__Aim of the task__:
Reproduce all of the records word for word, omitting the pictures.

__Stored data__:
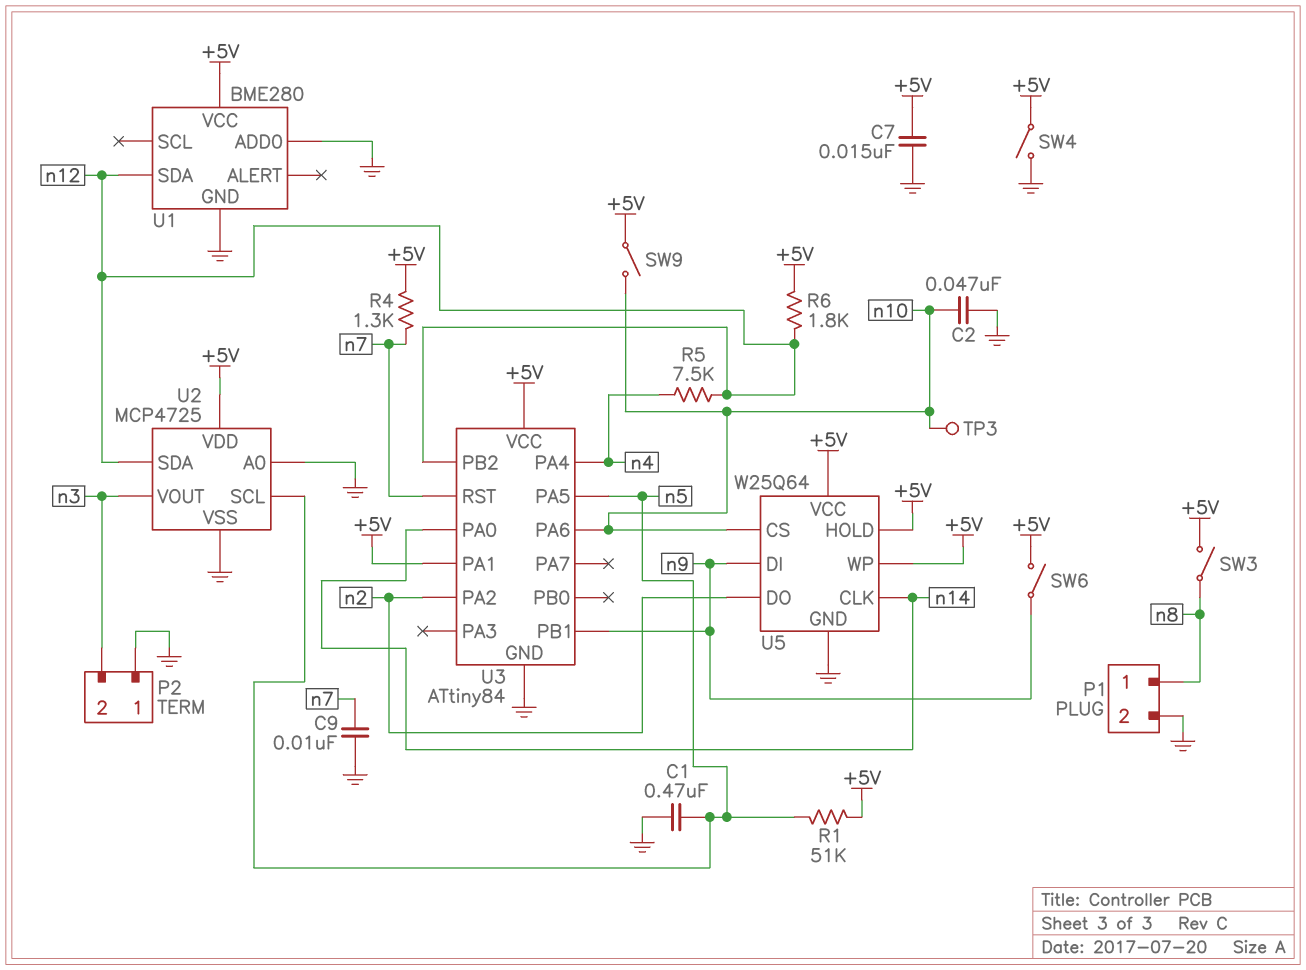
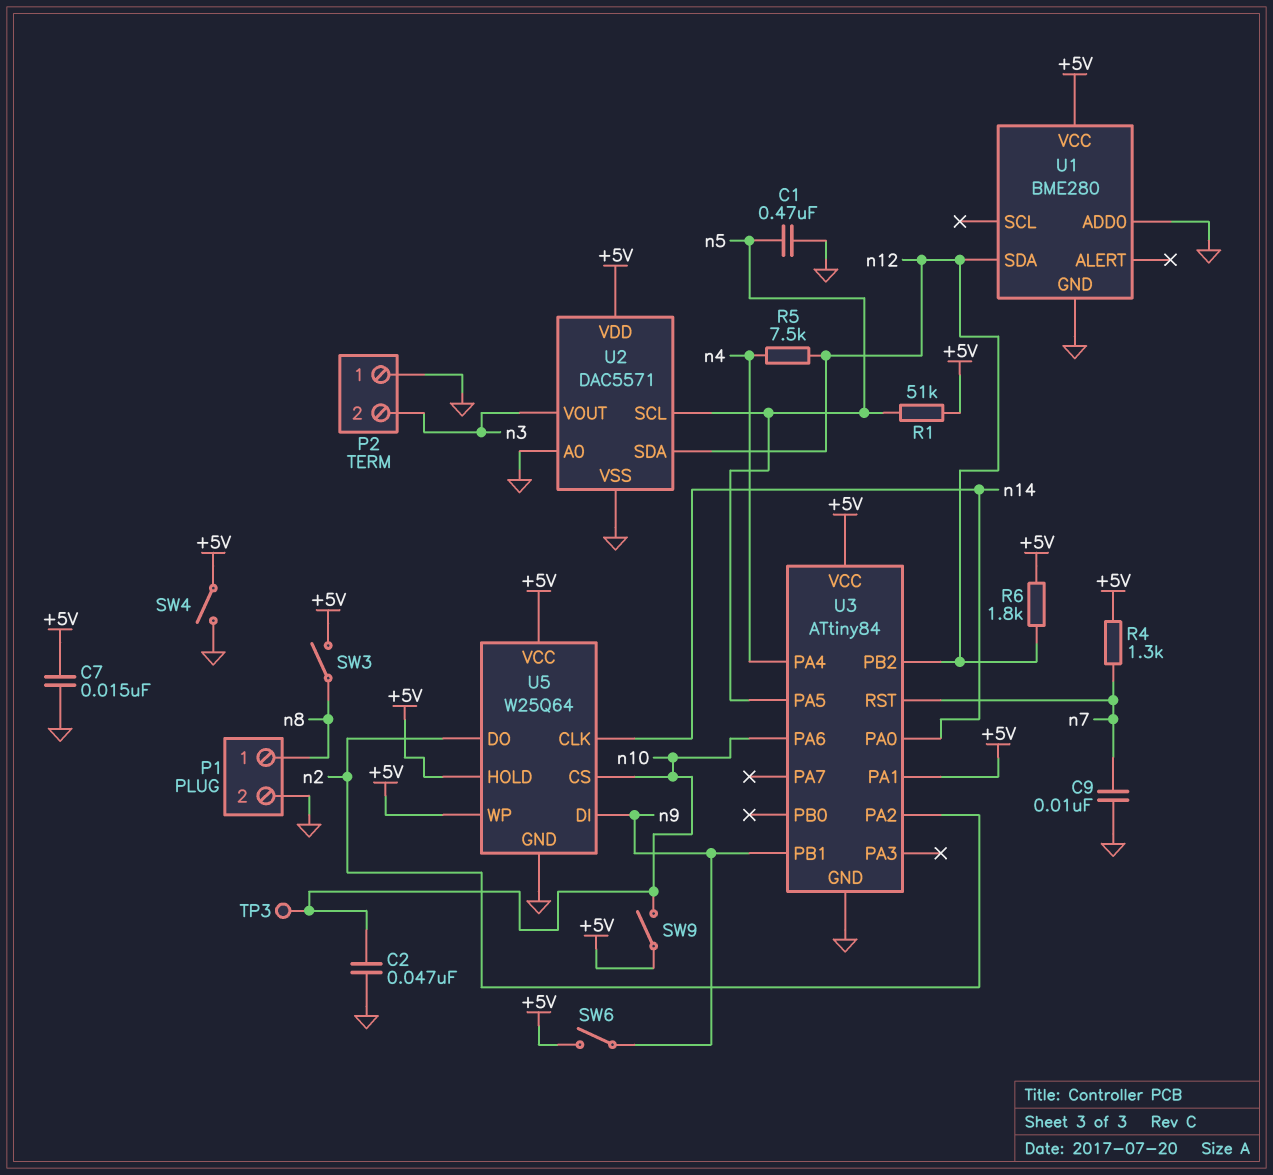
U2: MCP4725 -> DAC5571

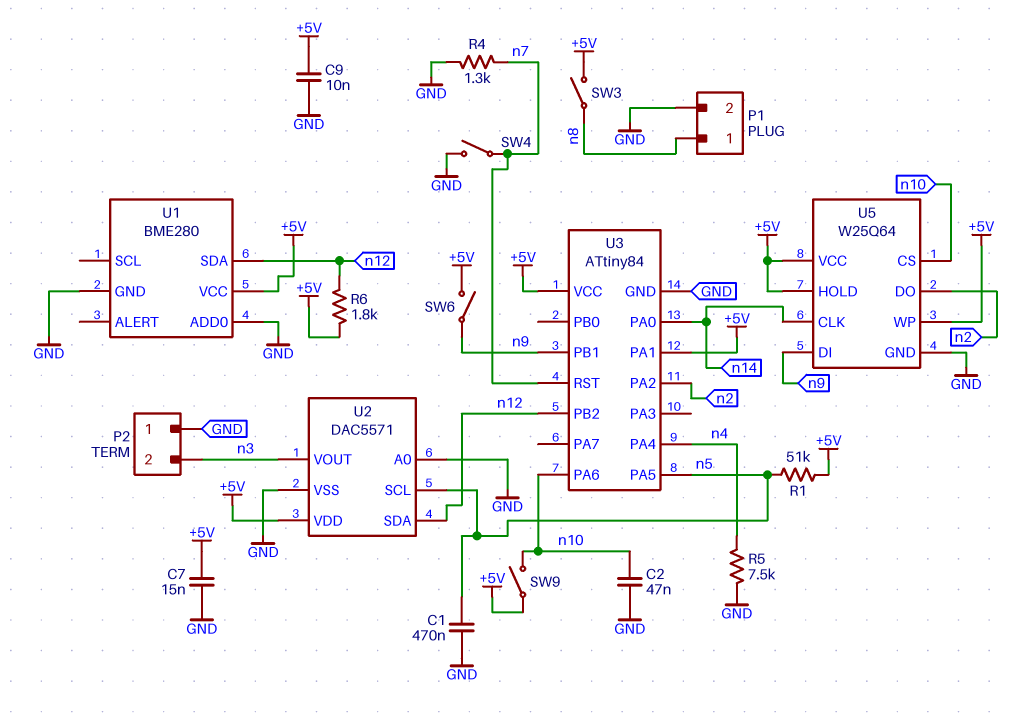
C9: 10nF (GND, n7) -> 10nF (+5V, GND)
R4: 1.3k (+5V, n7) -> 1.3k (GND, n7)
R5: 7.5k (n4, n12) -> 7.5k (GND, n4)
SW4: switch (+5V, GND) -> switch (GND, n7)
TP3: test point (n10) -> none

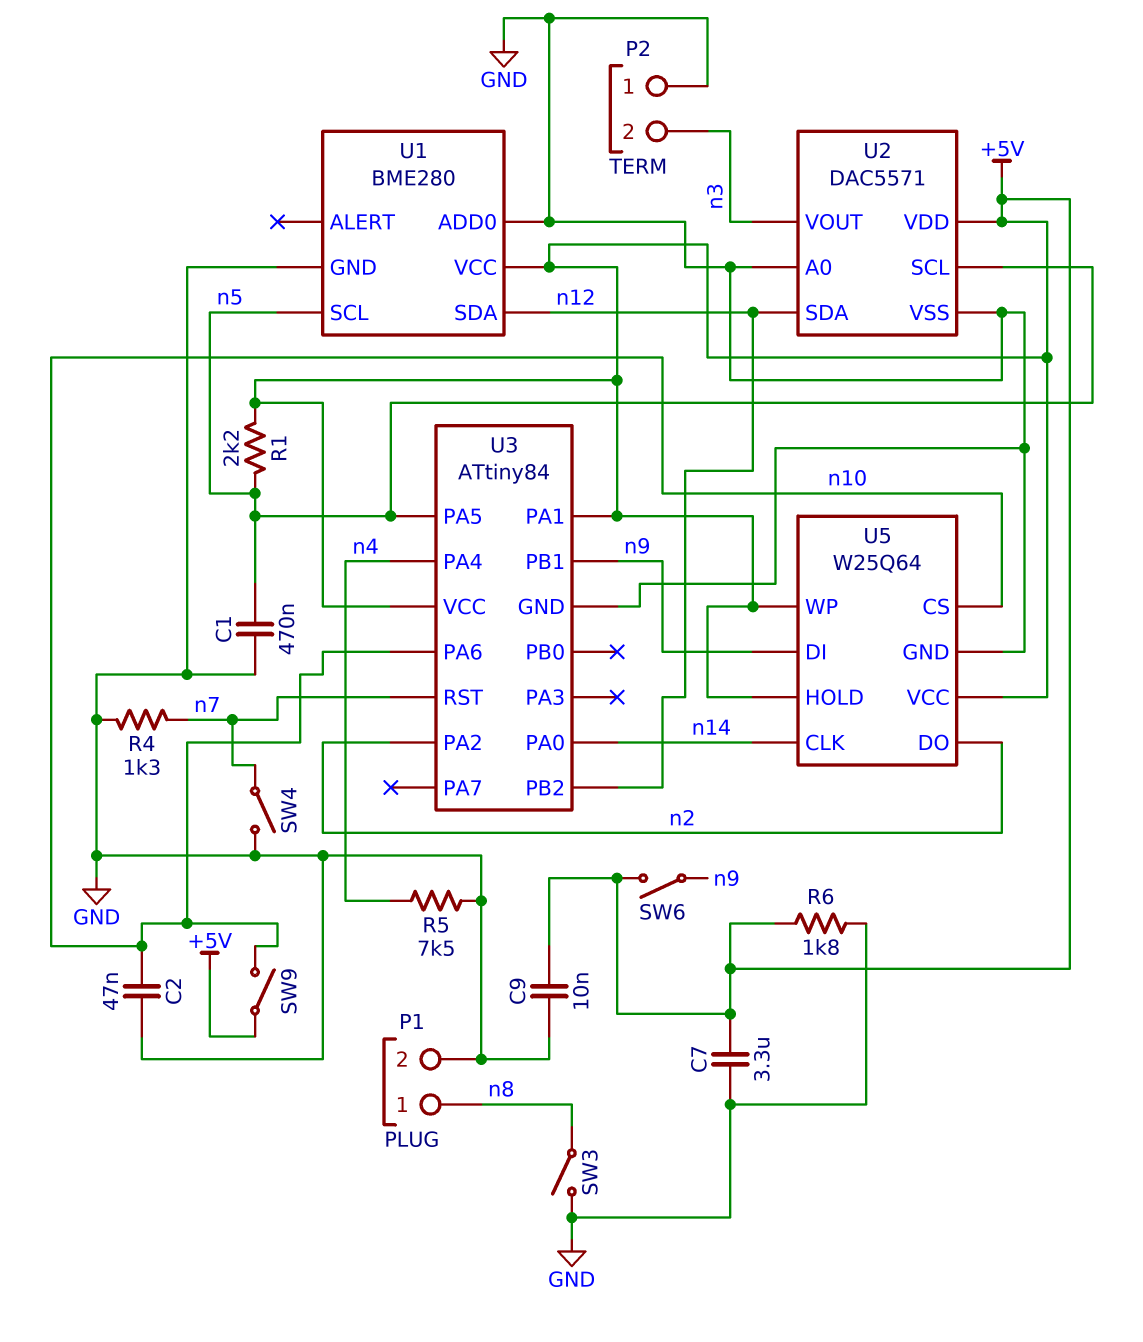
C7: 15nF (+5V, GND) -> 3.3uF (+5V, GND)
R1: 51k (+5V, n5) -> 2.2k (+5V, n5)
R6: 1.8k (+5V, n12) -> 1.8k (+5V, GND)
SW3: switch (+5V, n8) -> switch (GND, n8)
U1 pin SCL: none -> n5

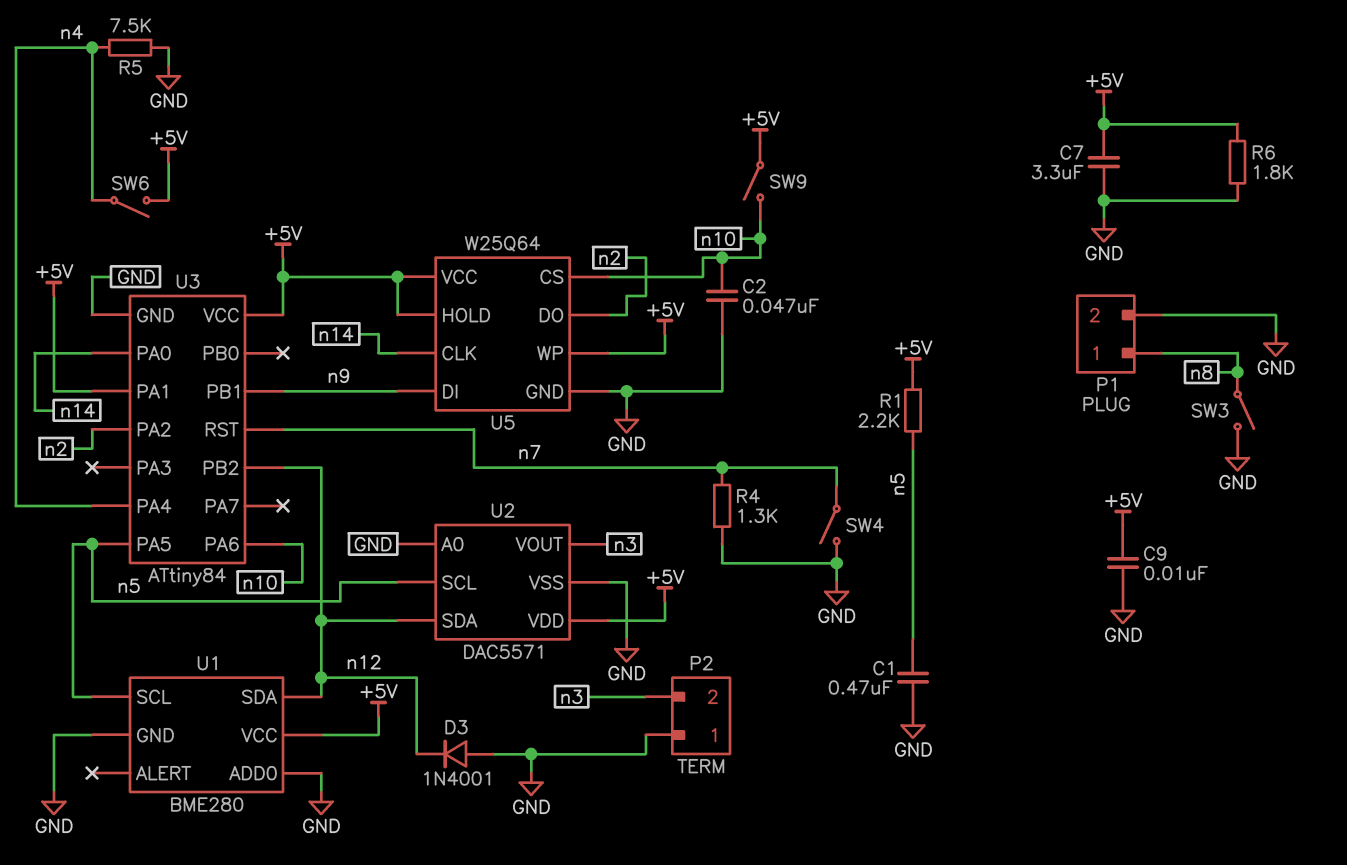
D3: none -> diode 1N4001 (A GND, K n12)
SW6: switch (+5V, n9) -> switch (+5V, n4)

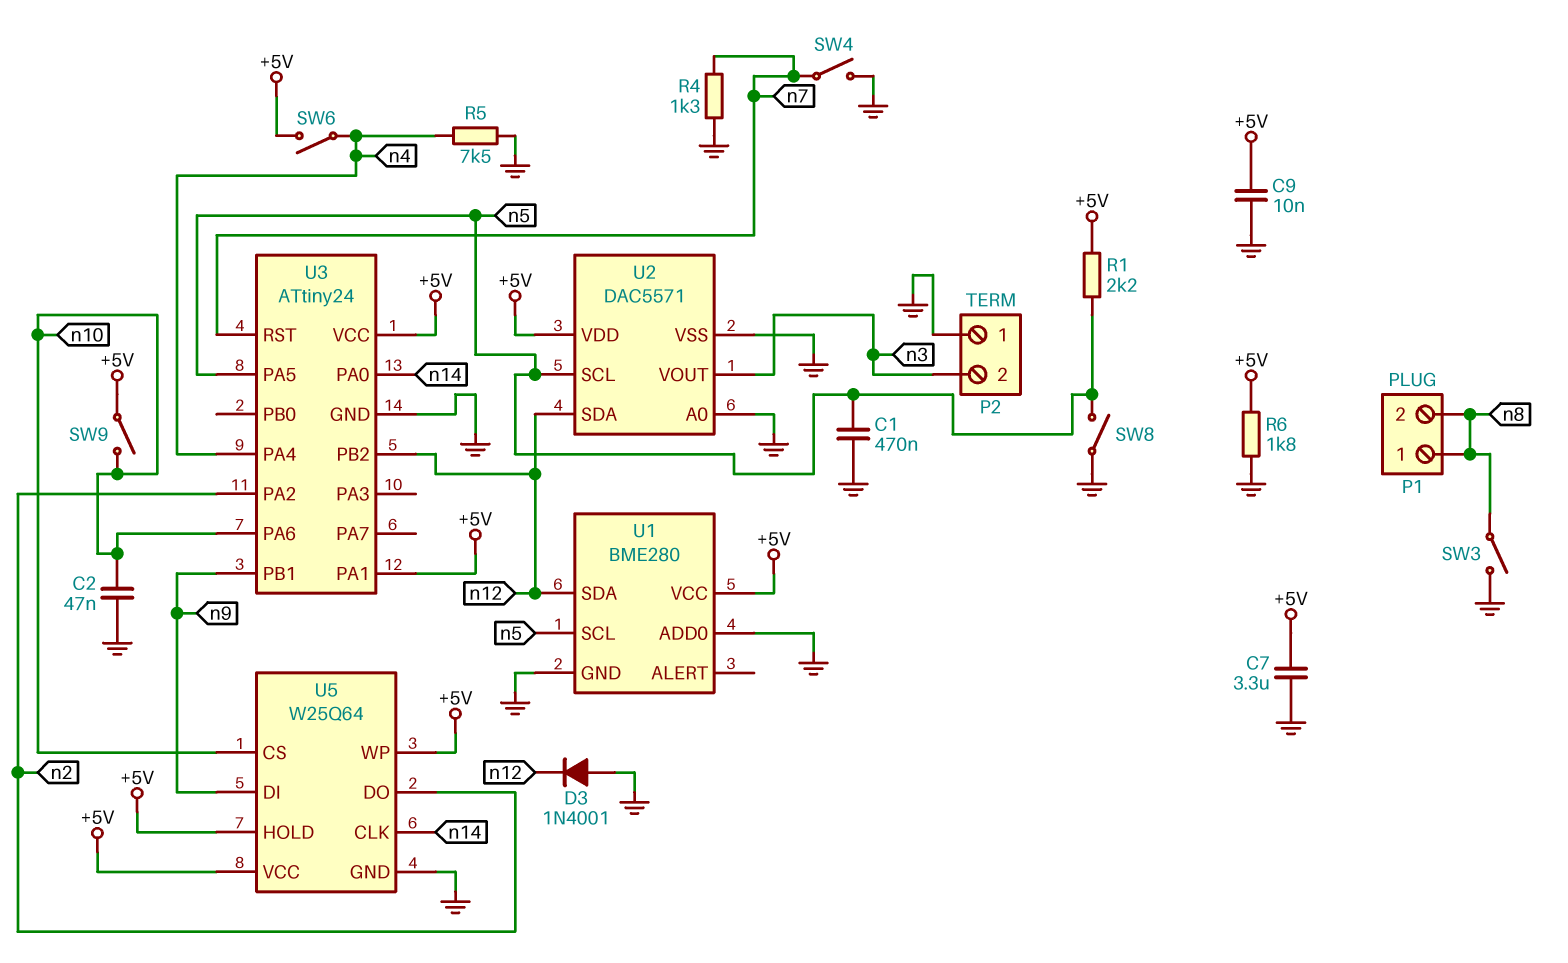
P1 pin 2: GND -> n8
SW8: none -> switch (GND, n5)
U3: ATtiny84 -> ATtiny24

__Exercise solution__:
U2: MCP4725 -> DAC5571

C9: 10nF (GND, n7) -> 10nF (+5V, GND)
R4: 1.3k (+5V, n7) -> 1.3k (GND, n7)
R5: 7.5k (n4, n12) -> 7.5k (GND, n4)
SW4: switch (+5V, GND) -> switch (GND, n7)
TP3: test point (n10) -> none

C7: 15nF (+5V, GND) -> 3.3uF (+5V, GND)
R1: 51k (+5V, n5) -> 2.2k (+5V, n5)
R6: 1.8k (+5V, n12) -> 1.8k (+5V, GND)
SW3: switch (+5V, n8) -> switch (GND, n8)
U1 pin SCL: none -> n5

D3: none -> diode 1N4001 (A GND, K n12)
SW6: switch (+5V, n9) -> switch (+5V, n4)

P1 pin 2: GND -> n8
SW8: none -> switch (GND, n5)
U3: ATtiny84 -> ATtiny24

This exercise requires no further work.